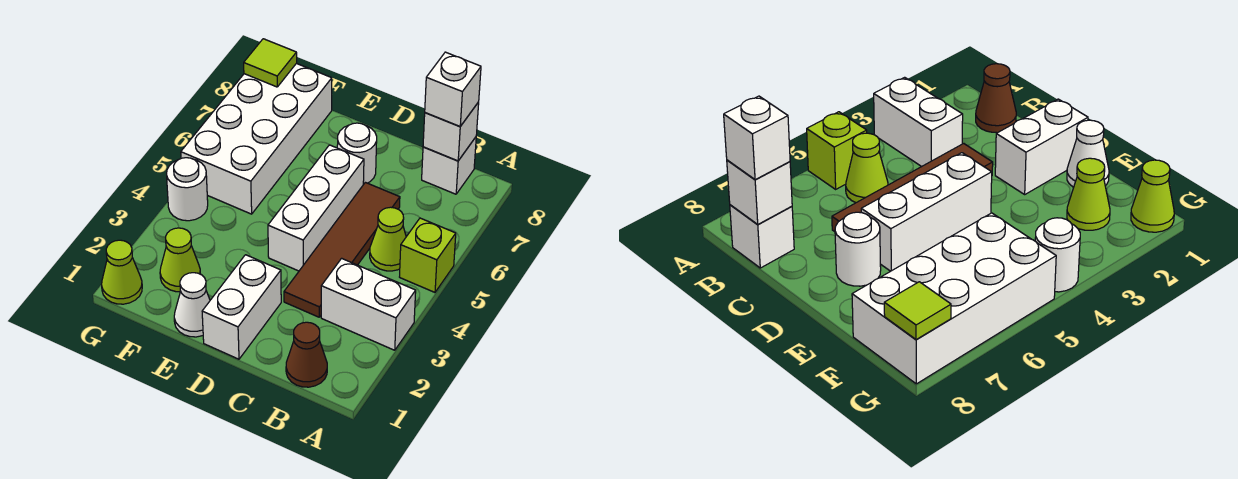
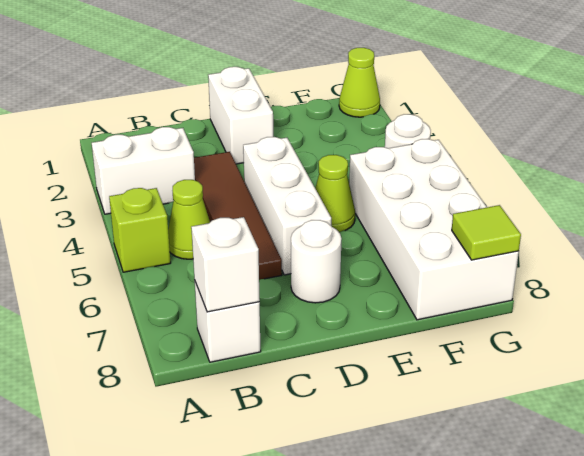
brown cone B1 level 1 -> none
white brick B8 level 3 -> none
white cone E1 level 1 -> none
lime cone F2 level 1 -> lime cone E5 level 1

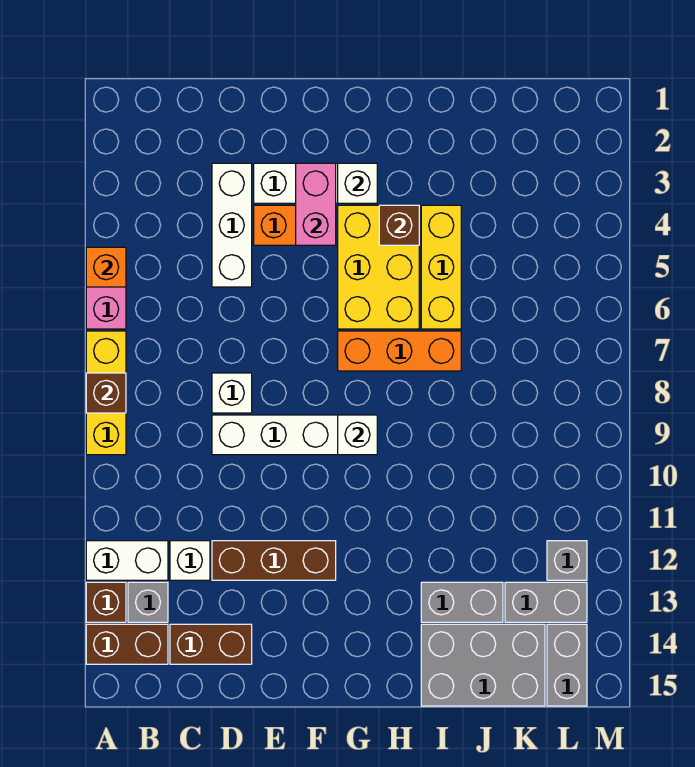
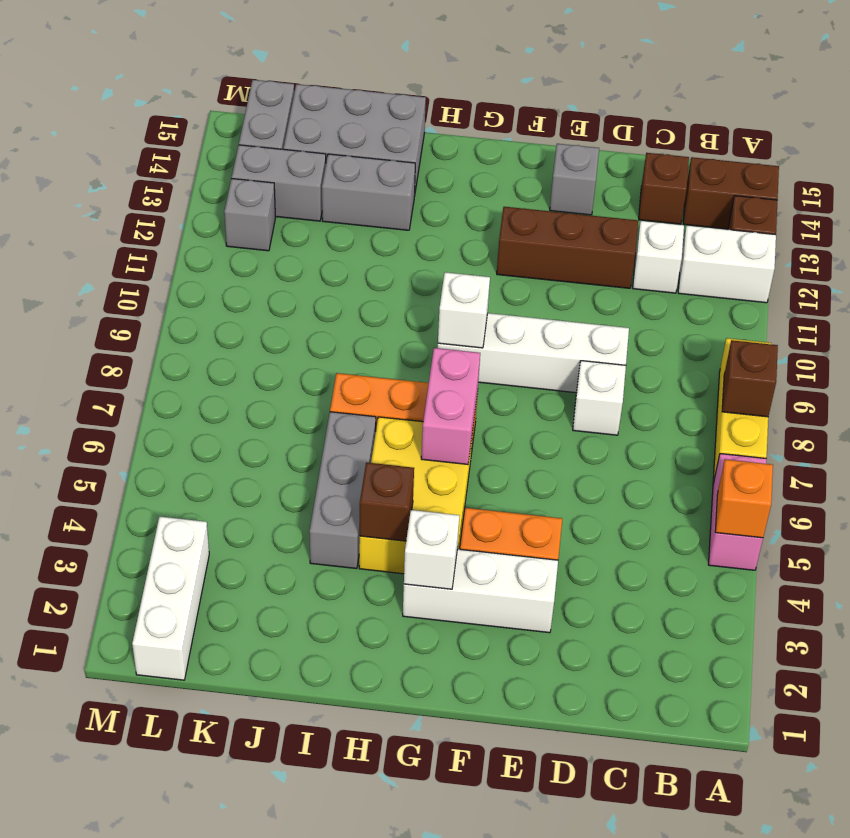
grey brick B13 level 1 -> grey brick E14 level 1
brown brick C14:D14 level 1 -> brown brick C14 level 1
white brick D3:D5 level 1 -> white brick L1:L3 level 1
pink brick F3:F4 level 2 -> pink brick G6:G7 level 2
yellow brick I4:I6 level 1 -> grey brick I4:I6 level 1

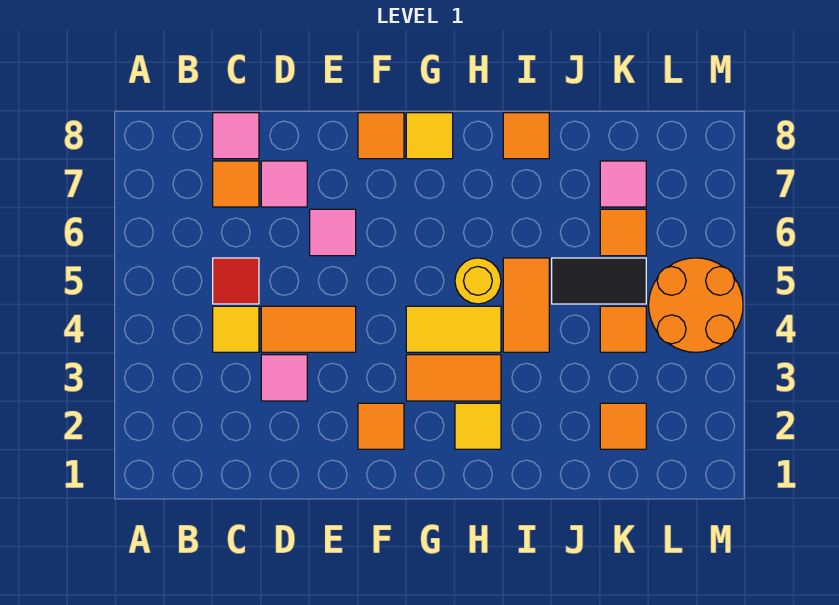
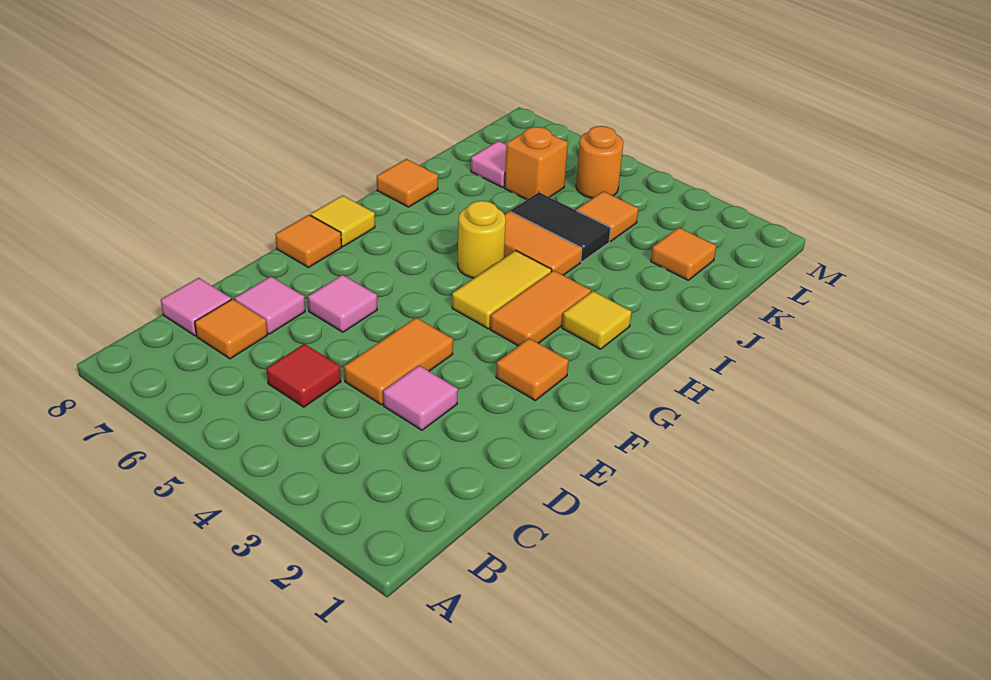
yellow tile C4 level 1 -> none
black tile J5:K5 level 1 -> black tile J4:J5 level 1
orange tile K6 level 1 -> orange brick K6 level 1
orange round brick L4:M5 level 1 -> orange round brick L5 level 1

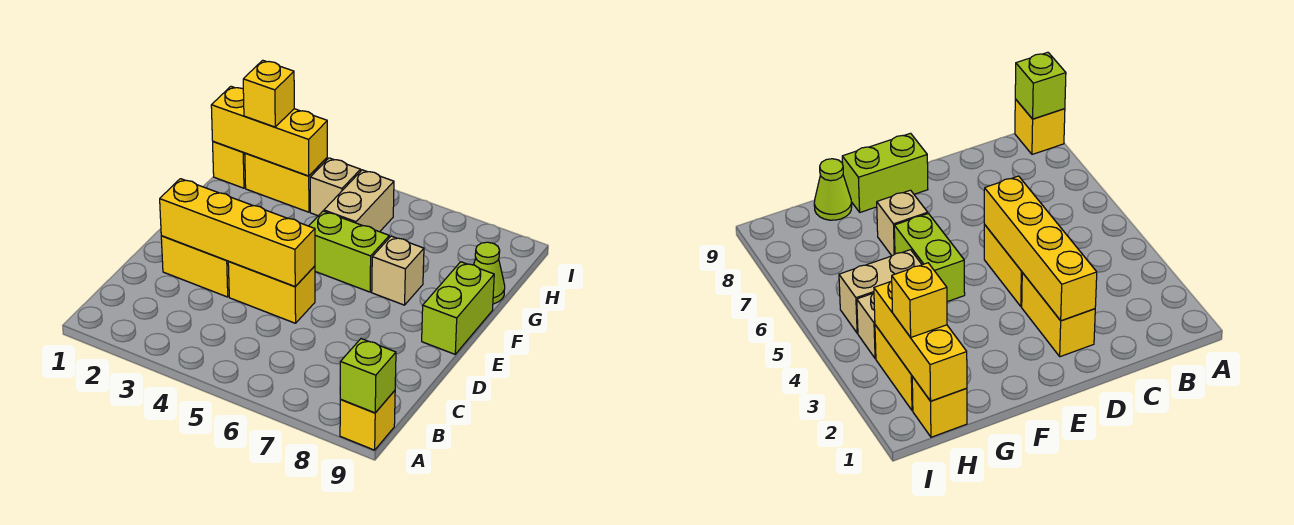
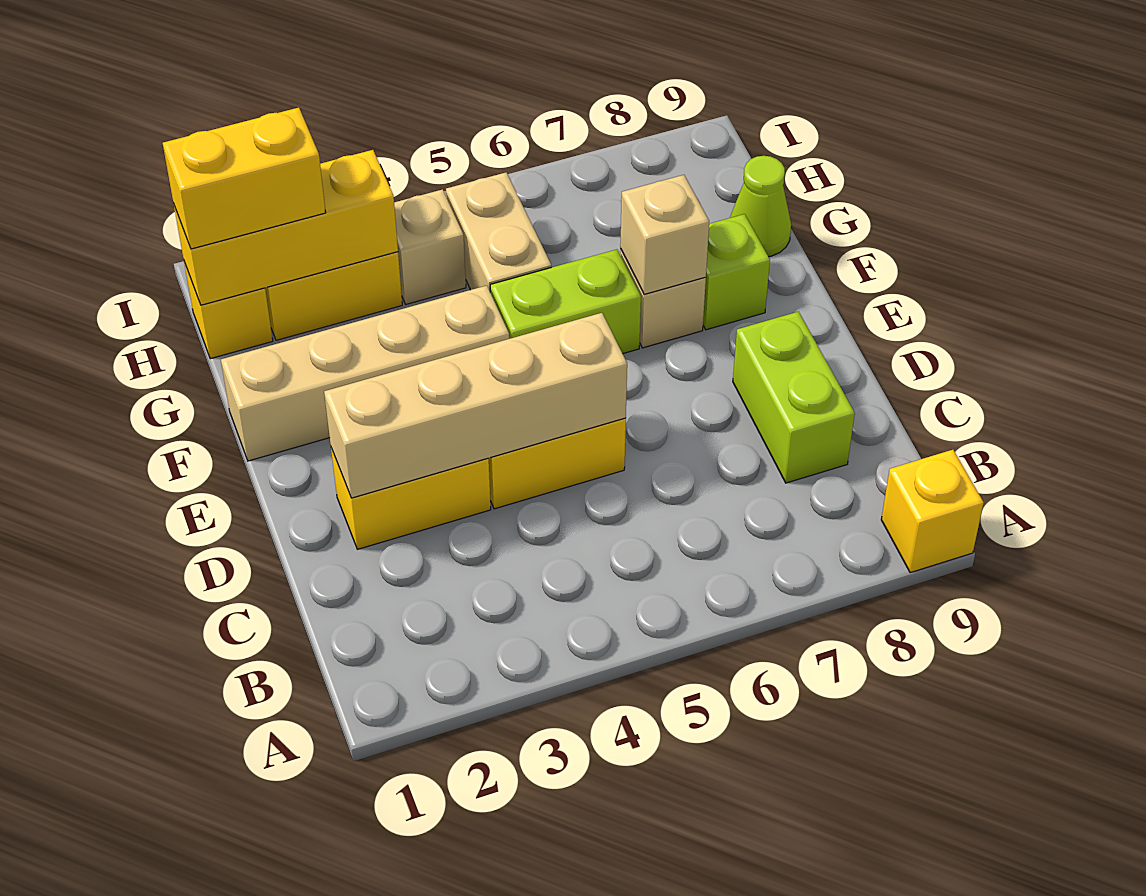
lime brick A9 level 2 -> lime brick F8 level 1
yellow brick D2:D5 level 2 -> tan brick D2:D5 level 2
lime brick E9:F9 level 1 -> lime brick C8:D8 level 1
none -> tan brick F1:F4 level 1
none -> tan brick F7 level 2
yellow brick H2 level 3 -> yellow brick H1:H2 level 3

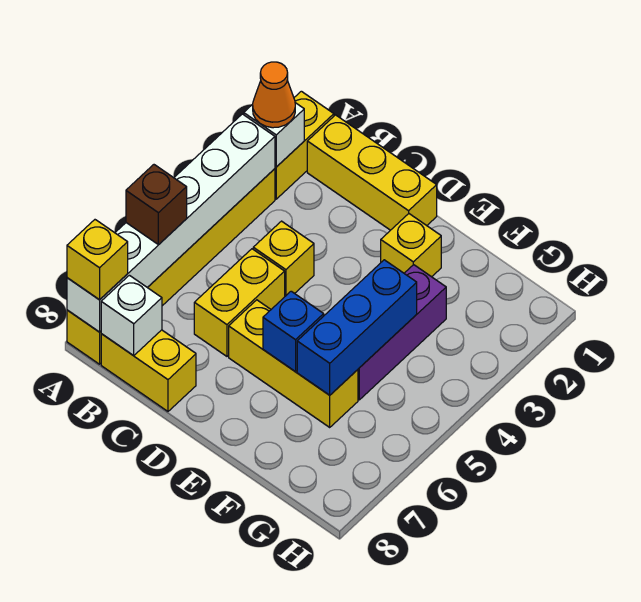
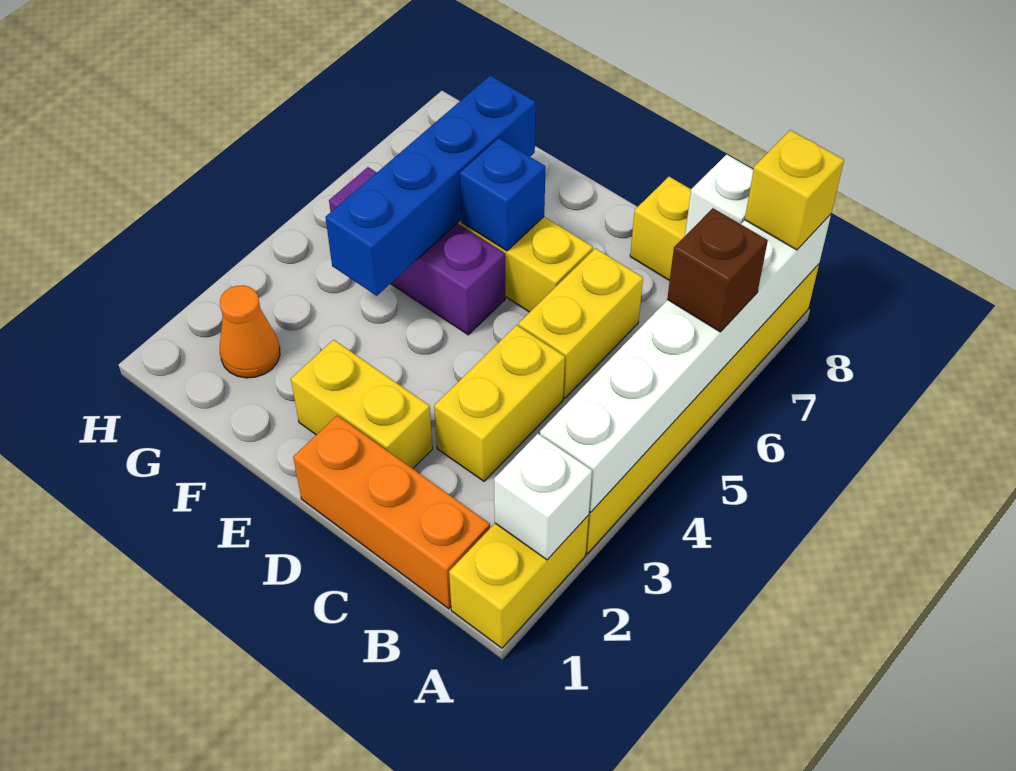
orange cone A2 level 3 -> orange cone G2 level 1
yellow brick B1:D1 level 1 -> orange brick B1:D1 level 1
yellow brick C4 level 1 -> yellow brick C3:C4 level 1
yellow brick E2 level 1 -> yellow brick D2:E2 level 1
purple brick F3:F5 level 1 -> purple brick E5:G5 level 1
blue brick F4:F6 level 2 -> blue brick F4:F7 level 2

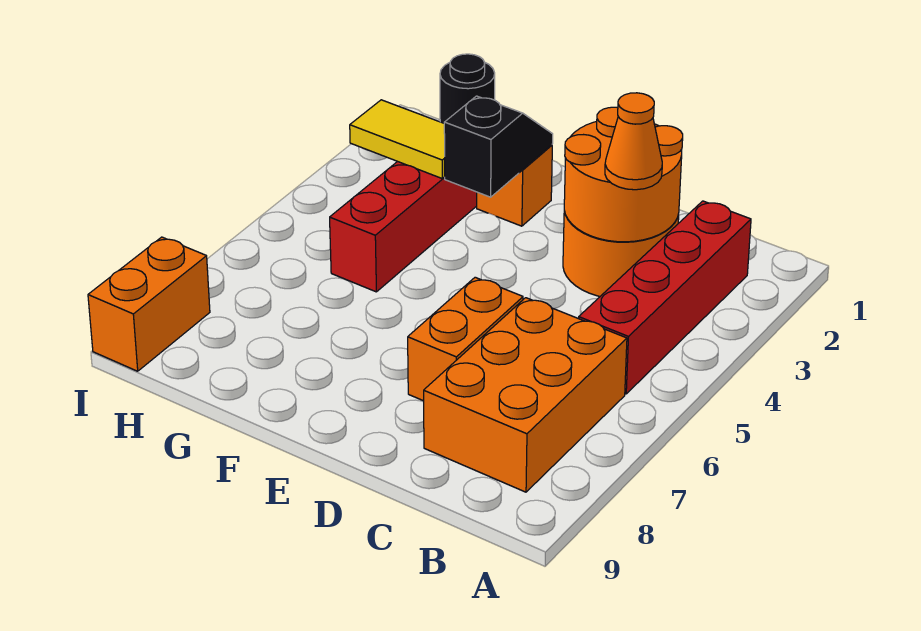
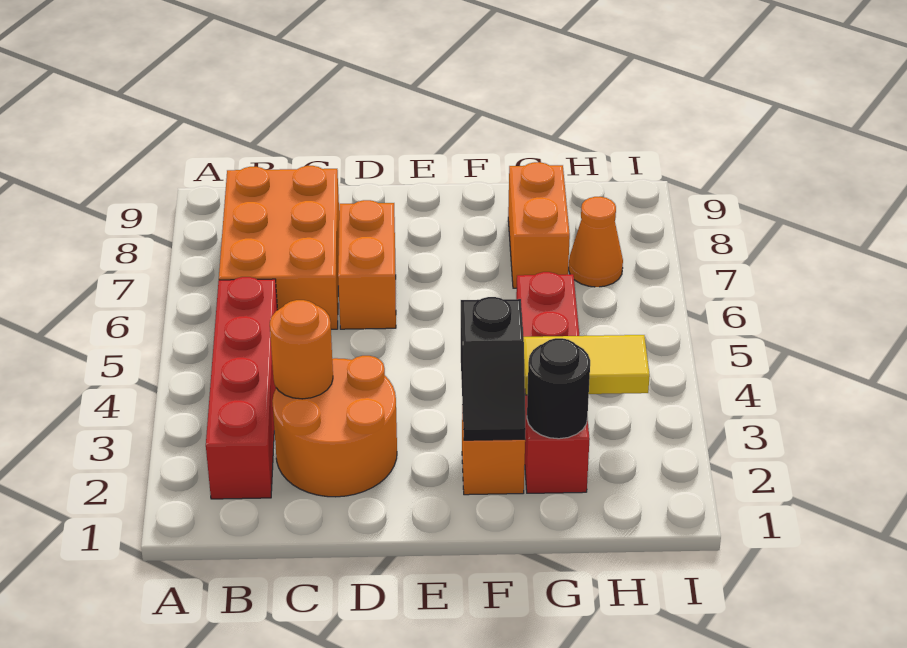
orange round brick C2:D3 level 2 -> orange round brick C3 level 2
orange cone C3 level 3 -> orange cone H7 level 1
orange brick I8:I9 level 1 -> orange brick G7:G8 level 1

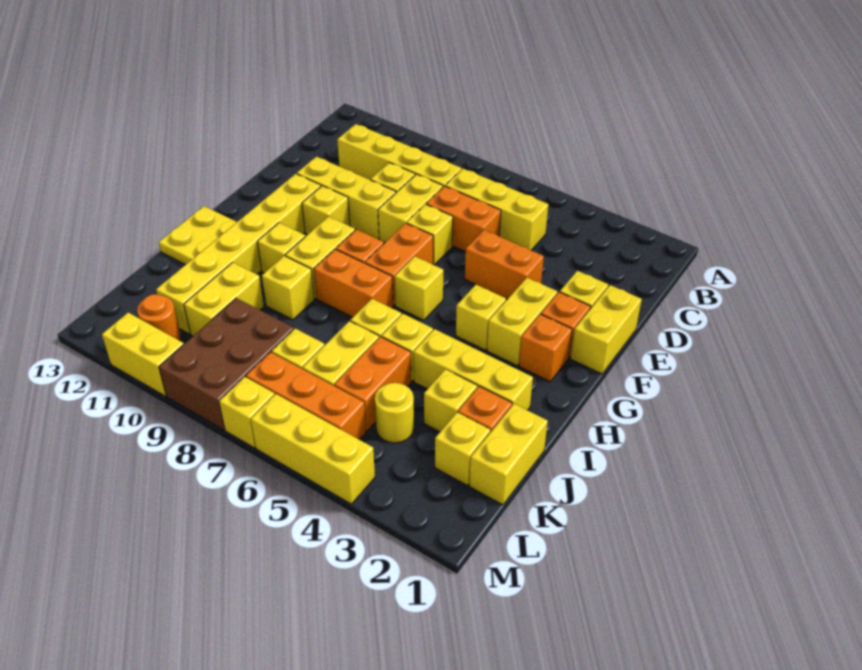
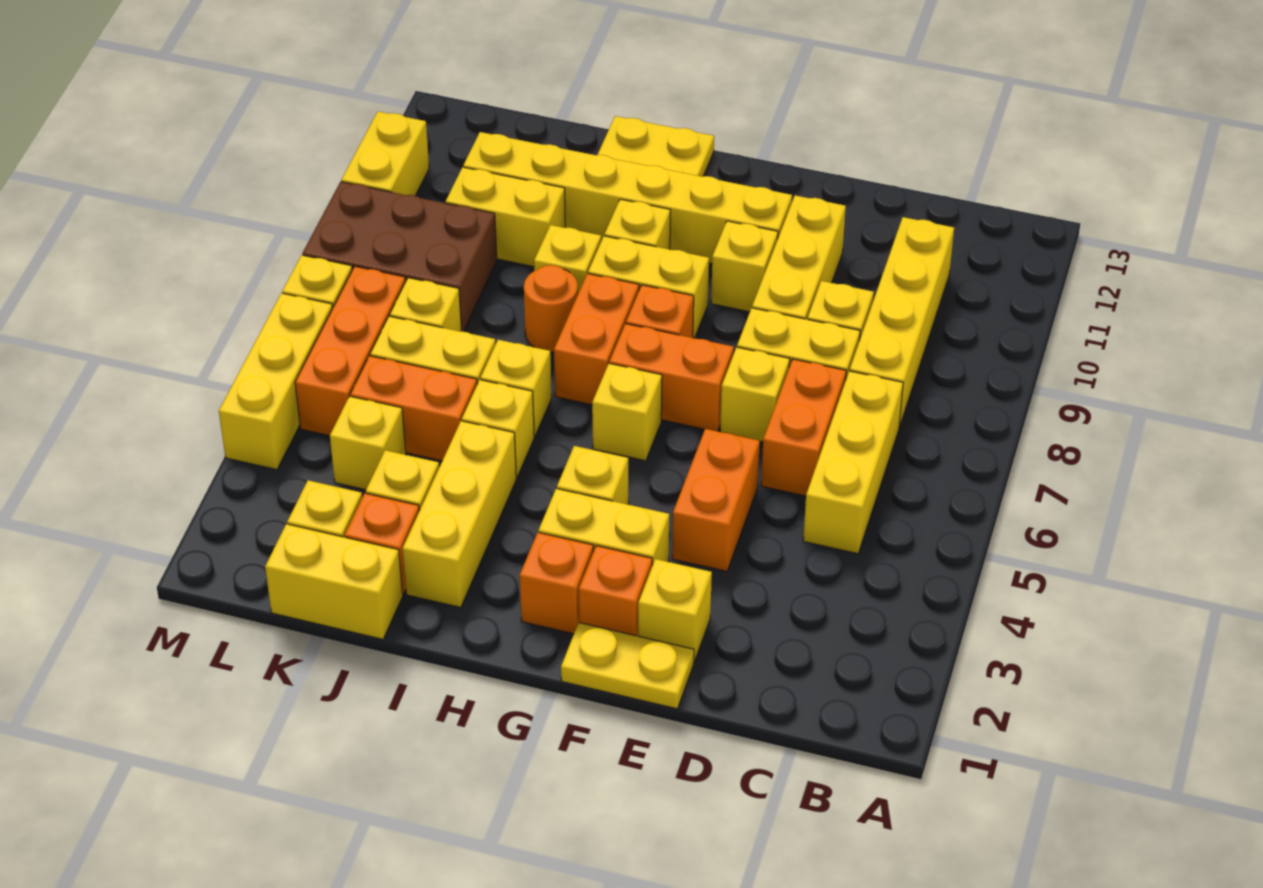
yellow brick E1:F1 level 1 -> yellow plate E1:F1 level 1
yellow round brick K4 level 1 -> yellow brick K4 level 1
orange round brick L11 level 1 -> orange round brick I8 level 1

==*==

# [Work instruction]
Give every line of the listing above again, exactly, with no images.

# [Result below]
brown cone B1 level 1 -> none
white brick B8 level 3 -> none
white cone E1 level 1 -> none
lime cone F2 level 1 -> lime cone E5 level 1

grey brick B13 level 1 -> grey brick E14 level 1
brown brick C14:D14 level 1 -> brown brick C14 level 1
white brick D3:D5 level 1 -> white brick L1:L3 level 1
pink brick F3:F4 level 2 -> pink brick G6:G7 level 2
yellow brick I4:I6 level 1 -> grey brick I4:I6 level 1

yellow tile C4 level 1 -> none
black tile J5:K5 level 1 -> black tile J4:J5 level 1
orange tile K6 level 1 -> orange brick K6 level 1
orange round brick L4:M5 level 1 -> orange round brick L5 level 1

lime brick A9 level 2 -> lime brick F8 level 1
yellow brick D2:D5 level 2 -> tan brick D2:D5 level 2
lime brick E9:F9 level 1 -> lime brick C8:D8 level 1
none -> tan brick F1:F4 level 1
none -> tan brick F7 level 2
yellow brick H2 level 3 -> yellow brick H1:H2 level 3

orange cone A2 level 3 -> orange cone G2 level 1
yellow brick B1:D1 level 1 -> orange brick B1:D1 level 1
yellow brick C4 level 1 -> yellow brick C3:C4 level 1
yellow brick E2 level 1 -> yellow brick D2:E2 level 1
purple brick F3:F5 level 1 -> purple brick E5:G5 level 1
blue brick F4:F6 level 2 -> blue brick F4:F7 level 2

orange round brick C2:D3 level 2 -> orange round brick C3 level 2
orange cone C3 level 3 -> orange cone H7 level 1
orange brick I8:I9 level 1 -> orange brick G7:G8 level 1

yellow brick E1:F1 level 1 -> yellow plate E1:F1 level 1
yellow round brick K4 level 1 -> yellow brick K4 level 1
orange round brick L11 level 1 -> orange round brick I8 level 1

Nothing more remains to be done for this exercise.